● ABOUT THIS TASK: Find how many lines of the following entries contain "board". Reply with the number alone.

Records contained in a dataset
========================================================================
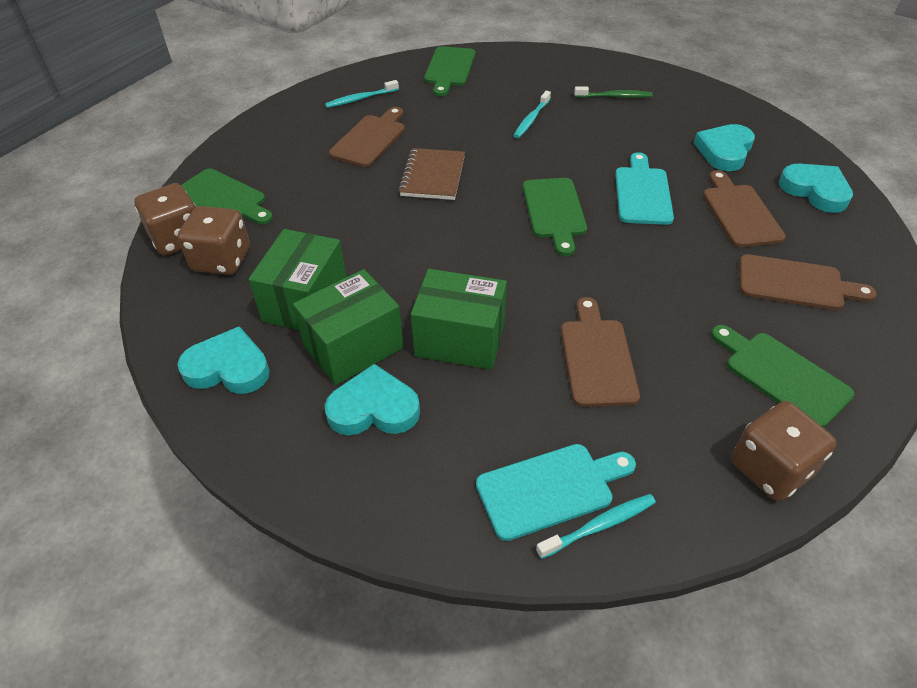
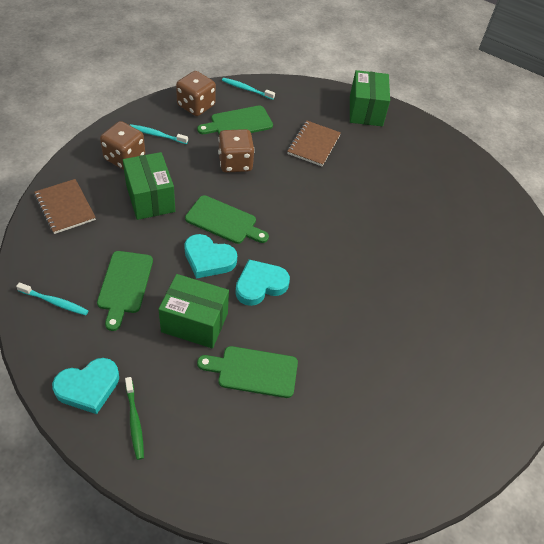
brown cutting board: 4 -> 0
brown notebook: 1 -> 2
turquoise cutting board: 2 -> 0
turquoise heart: 4 -> 3

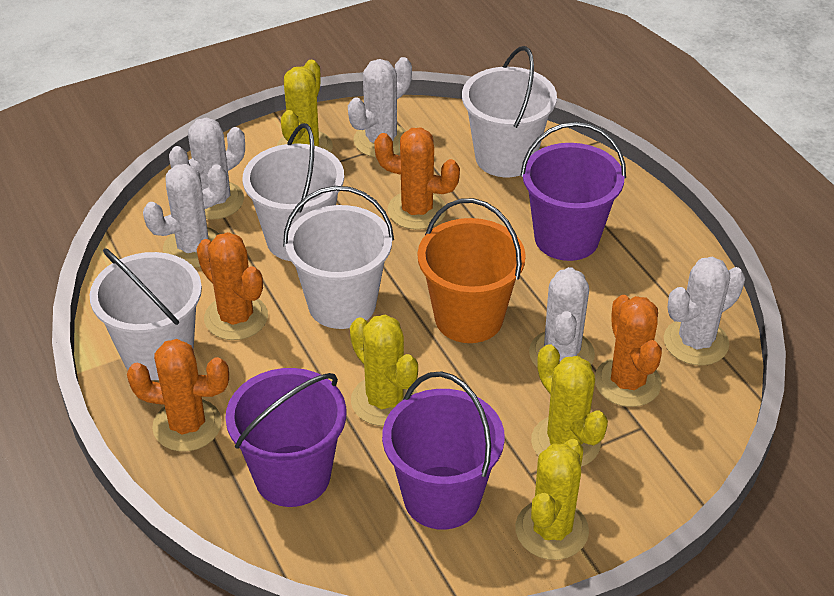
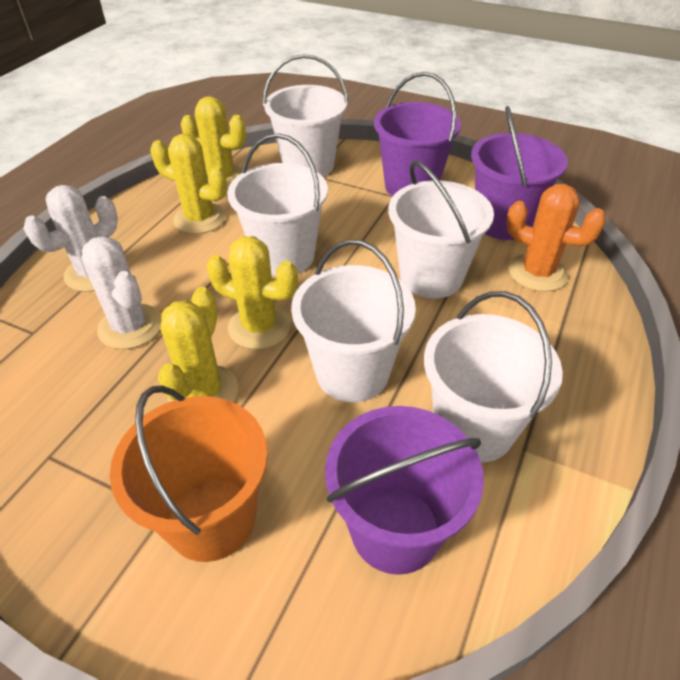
orange cactus: 4 -> 1
white bucket: 4 -> 5
white cactus: 5 -> 2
========================================================================
● EXERCISE ANSWER: 2